** WHAT THE TASK ASKS **
Copy nothing but the lines below running from the line containing "now: GreyPhone" through the line containing "in_first: [535, 178]", both end lines included.
BEGIN
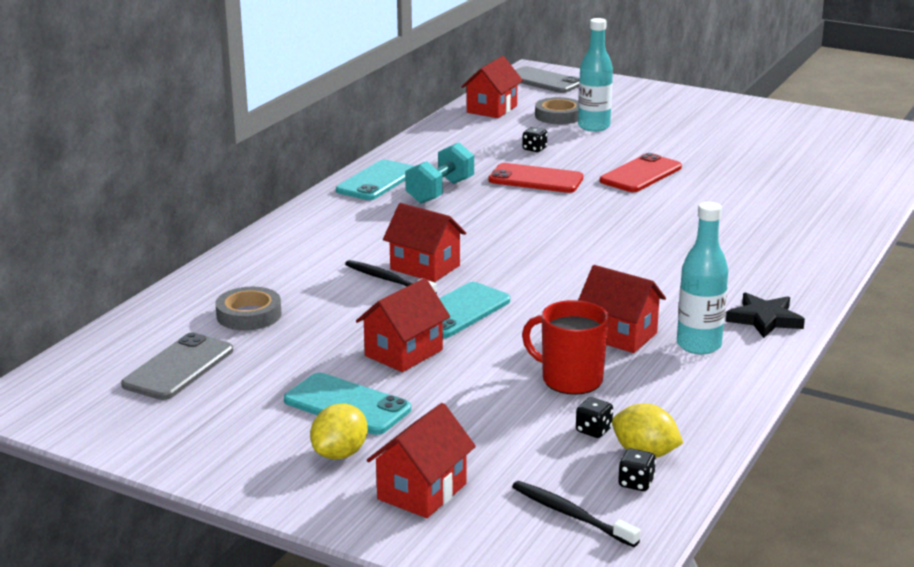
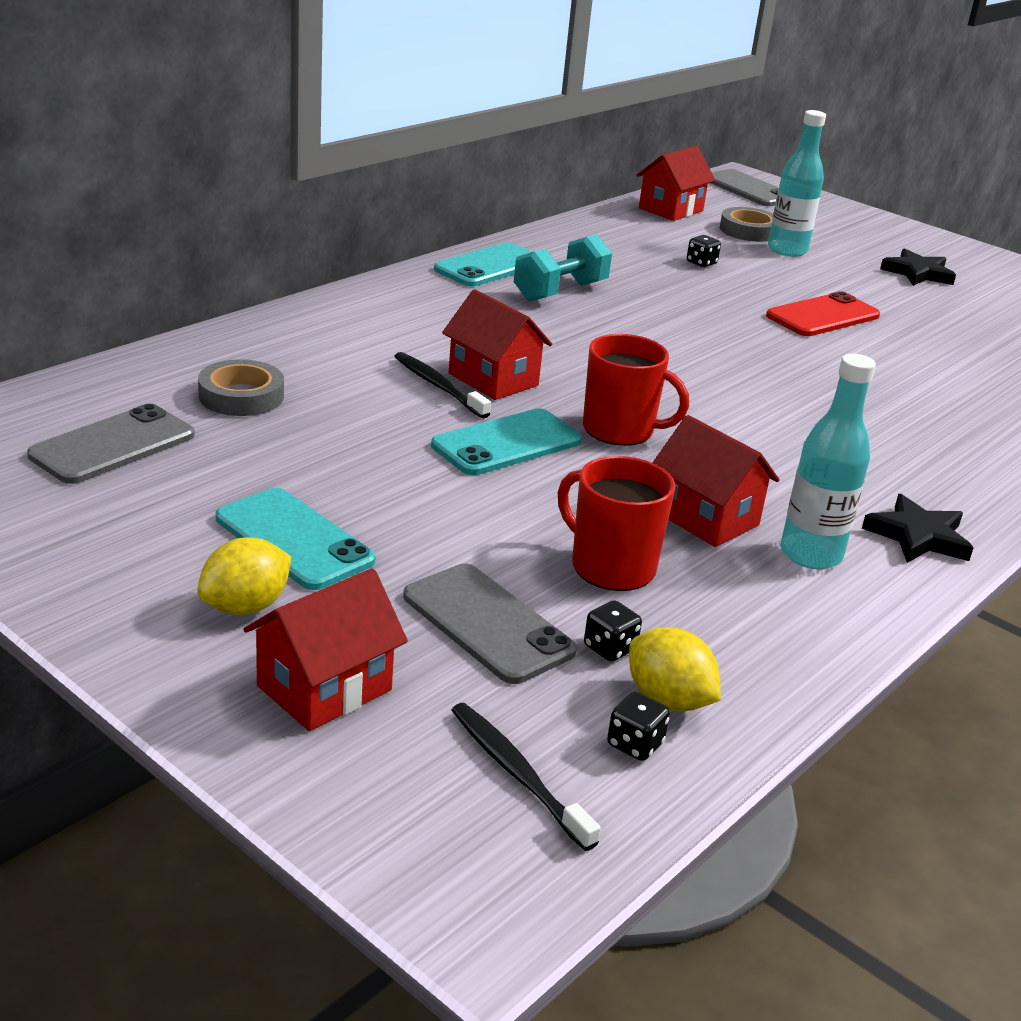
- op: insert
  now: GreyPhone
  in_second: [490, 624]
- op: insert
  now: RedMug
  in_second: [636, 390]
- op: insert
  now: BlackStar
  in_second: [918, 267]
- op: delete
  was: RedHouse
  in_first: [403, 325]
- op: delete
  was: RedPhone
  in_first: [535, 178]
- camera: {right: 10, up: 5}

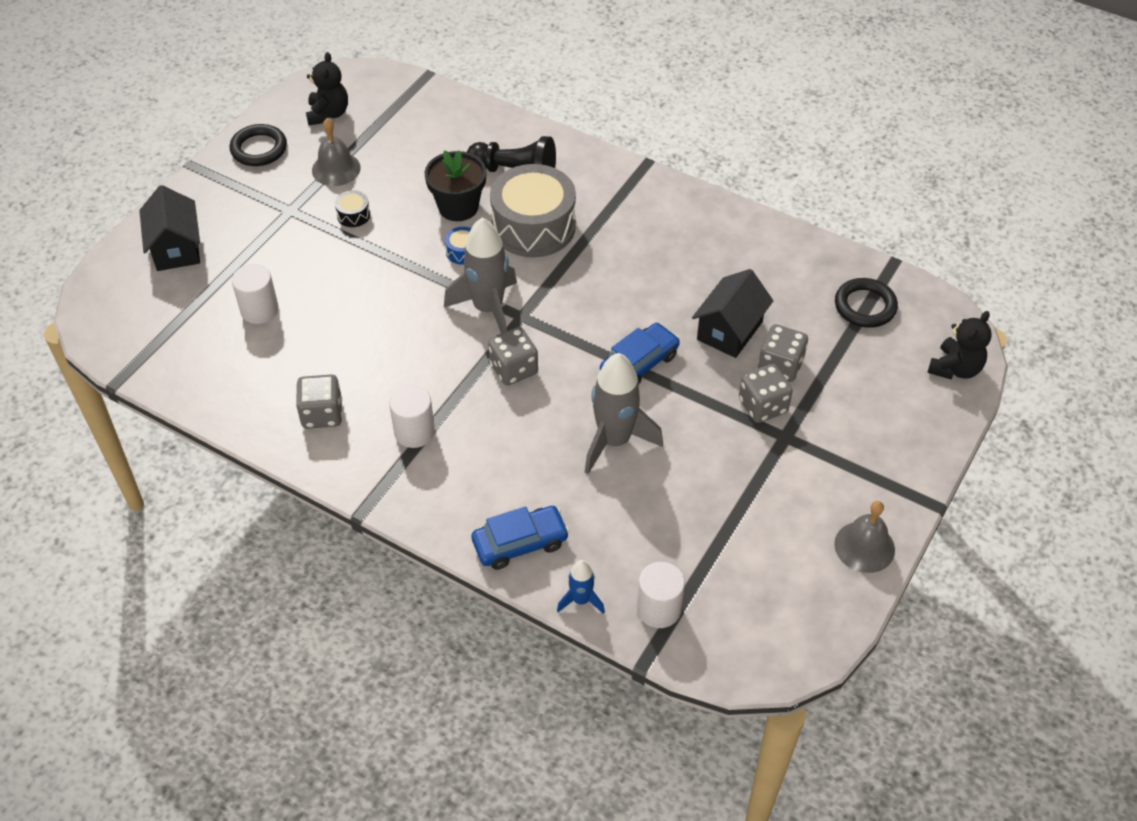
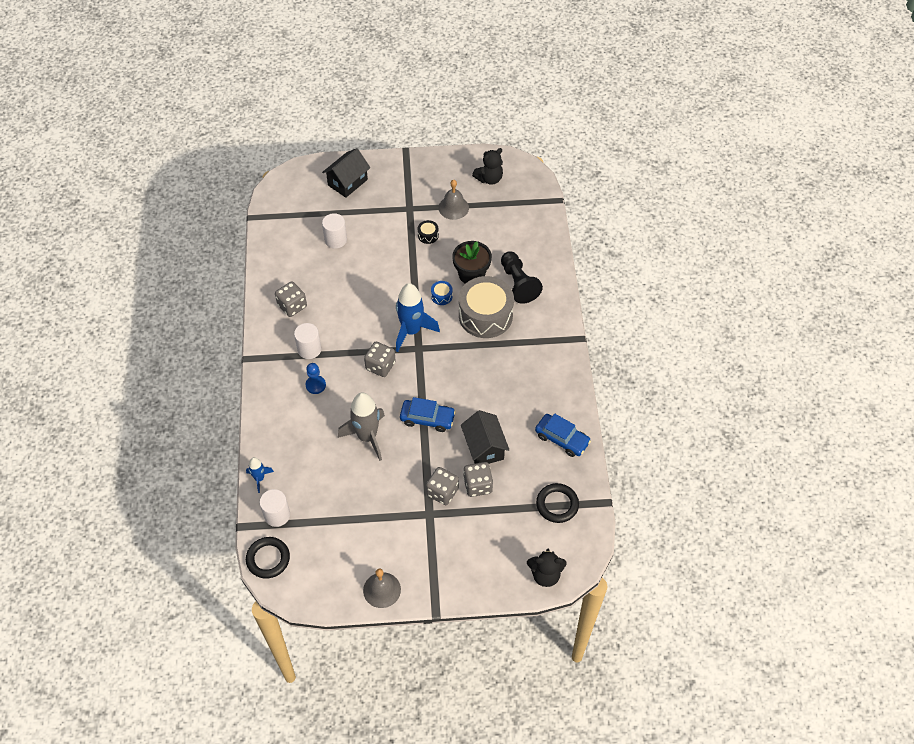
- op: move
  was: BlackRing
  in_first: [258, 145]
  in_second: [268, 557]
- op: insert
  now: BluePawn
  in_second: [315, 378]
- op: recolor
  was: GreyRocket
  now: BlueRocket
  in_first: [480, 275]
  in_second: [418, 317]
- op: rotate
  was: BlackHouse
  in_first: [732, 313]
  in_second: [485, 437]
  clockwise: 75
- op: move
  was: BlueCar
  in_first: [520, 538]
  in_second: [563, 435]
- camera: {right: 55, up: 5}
END
** ANSWER TO THIS EXERCISE **
  now: GreyPhone
  in_second: [490, 624]
- op: insert
  now: RedMug
  in_second: [636, 390]
- op: insert
  now: BlackStar
  in_second: [918, 267]
- op: delete
  was: RedHouse
  in_first: [403, 325]
- op: delete
  was: RedPhone
  in_first: [535, 178]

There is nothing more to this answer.